» EXERCISE PROMPT: Only one number is expected here, namely how many lines of the entries below hold the string "turquoise".

» SOURCE RECORDS:
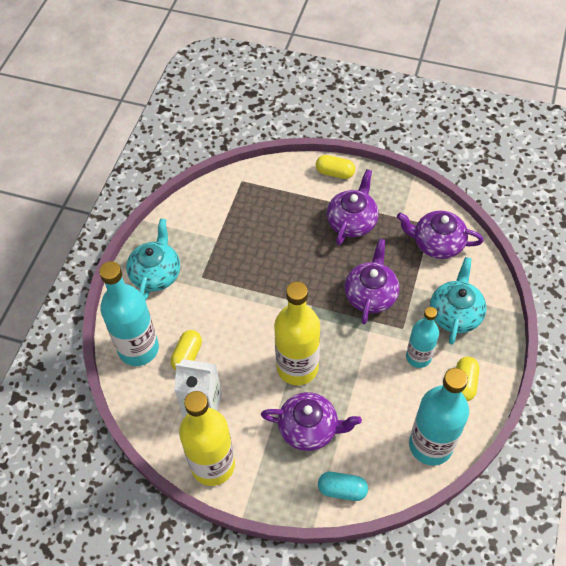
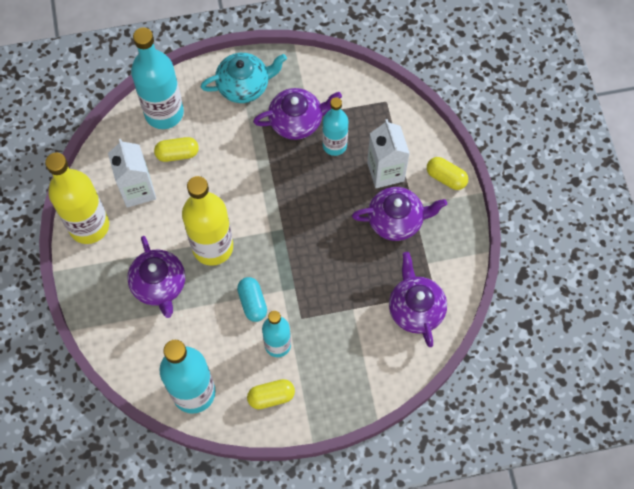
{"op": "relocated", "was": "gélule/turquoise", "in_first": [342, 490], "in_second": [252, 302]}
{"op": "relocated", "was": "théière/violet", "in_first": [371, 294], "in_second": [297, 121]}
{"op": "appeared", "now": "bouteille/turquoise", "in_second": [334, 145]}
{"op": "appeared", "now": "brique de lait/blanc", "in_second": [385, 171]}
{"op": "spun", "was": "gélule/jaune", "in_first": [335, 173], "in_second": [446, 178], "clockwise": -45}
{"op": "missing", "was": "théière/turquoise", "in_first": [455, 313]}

» ANSWER TO THE EXERCISE: 3